» TASK OBJECTIVE
The result should be every line in the data below that carries the string "signals".

----- RECORD SET -----

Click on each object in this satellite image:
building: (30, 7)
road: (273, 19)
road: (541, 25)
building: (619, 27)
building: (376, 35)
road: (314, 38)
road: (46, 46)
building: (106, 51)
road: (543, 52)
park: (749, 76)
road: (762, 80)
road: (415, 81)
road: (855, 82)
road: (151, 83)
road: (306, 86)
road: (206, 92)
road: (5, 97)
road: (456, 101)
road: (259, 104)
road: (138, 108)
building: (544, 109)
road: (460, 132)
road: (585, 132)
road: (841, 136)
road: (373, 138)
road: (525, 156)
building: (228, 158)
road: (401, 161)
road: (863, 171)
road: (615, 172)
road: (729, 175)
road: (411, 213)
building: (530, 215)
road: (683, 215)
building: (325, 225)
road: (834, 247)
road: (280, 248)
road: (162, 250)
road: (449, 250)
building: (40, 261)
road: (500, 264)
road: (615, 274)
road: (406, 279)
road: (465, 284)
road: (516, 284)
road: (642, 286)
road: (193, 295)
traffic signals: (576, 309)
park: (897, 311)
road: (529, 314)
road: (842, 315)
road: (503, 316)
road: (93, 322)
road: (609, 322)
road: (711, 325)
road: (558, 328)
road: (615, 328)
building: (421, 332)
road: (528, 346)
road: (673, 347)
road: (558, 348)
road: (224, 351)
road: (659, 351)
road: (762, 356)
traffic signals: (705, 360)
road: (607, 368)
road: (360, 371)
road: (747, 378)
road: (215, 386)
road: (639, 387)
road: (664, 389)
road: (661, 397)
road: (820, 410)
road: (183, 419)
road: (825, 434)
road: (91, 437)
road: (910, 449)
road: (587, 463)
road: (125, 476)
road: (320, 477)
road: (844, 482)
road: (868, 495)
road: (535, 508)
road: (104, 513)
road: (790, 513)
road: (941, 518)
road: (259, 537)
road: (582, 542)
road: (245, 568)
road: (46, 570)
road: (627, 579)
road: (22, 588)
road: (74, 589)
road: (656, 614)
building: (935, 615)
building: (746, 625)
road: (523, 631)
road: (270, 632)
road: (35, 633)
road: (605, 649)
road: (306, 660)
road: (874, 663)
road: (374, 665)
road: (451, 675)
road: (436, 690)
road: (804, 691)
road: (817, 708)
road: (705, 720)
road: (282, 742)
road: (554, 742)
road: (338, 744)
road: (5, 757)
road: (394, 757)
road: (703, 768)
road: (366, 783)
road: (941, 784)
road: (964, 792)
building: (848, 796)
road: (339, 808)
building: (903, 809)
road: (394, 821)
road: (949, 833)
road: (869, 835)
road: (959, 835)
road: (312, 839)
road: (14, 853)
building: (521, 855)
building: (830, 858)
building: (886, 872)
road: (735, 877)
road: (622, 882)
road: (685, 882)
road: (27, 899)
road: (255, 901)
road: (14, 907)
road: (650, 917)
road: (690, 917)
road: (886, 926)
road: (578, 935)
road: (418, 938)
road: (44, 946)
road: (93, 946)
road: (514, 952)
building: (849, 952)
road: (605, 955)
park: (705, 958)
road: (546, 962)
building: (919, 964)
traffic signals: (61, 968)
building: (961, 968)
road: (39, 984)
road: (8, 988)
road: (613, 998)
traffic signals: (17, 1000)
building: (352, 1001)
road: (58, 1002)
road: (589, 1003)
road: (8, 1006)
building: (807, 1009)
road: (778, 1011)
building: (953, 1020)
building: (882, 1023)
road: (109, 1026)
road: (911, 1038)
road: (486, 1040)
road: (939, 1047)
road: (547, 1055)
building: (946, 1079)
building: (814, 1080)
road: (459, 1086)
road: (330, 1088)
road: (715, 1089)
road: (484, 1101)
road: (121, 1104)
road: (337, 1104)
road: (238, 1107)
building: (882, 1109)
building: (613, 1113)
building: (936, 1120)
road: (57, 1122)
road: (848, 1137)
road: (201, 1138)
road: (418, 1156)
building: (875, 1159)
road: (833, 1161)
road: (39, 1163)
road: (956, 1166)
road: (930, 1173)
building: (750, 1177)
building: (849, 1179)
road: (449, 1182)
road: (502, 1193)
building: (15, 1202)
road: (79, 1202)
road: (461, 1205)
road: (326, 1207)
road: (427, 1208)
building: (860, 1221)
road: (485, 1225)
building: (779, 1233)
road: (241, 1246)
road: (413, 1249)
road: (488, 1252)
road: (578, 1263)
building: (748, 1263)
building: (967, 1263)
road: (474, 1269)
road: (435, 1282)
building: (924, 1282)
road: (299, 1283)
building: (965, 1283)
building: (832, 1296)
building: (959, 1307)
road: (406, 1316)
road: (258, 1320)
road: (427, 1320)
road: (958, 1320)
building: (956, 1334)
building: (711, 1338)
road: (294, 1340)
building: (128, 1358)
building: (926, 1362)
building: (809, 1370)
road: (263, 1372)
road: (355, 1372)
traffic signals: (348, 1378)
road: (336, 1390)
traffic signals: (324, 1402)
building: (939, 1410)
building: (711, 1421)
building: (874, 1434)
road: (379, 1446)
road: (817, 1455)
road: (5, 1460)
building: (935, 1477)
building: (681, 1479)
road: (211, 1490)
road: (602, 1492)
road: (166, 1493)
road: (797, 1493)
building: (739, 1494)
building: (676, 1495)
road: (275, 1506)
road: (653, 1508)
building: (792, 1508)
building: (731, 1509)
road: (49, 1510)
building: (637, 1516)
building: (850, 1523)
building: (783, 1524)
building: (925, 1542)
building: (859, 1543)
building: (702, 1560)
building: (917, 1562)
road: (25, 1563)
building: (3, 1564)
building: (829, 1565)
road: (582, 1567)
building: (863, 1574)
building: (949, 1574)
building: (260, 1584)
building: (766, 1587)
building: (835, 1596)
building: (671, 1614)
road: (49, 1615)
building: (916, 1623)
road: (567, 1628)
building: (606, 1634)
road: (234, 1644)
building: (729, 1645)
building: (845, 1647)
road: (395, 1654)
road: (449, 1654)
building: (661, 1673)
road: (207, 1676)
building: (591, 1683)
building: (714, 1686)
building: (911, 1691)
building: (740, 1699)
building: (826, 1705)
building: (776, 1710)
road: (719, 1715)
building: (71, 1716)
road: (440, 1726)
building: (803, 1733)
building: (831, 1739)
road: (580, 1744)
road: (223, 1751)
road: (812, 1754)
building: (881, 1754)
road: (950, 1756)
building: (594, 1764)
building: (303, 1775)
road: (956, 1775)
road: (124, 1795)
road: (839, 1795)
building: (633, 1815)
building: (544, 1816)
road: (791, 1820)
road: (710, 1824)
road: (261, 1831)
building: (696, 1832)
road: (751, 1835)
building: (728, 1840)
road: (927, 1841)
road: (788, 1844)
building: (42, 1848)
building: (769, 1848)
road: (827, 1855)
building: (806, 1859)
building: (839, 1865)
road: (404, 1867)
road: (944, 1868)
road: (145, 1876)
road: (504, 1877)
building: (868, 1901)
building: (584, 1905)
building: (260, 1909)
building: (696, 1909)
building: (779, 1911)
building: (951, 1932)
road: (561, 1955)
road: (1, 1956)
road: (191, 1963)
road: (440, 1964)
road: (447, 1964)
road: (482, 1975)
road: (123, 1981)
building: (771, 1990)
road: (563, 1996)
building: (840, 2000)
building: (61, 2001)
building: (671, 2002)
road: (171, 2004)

-----

» ANSWER TO THIS EXERCISE
traffic signals: (576, 309)
traffic signals: (705, 360)
traffic signals: (61, 968)
traffic signals: (17, 1000)
traffic signals: (348, 1378)
traffic signals: (324, 1402)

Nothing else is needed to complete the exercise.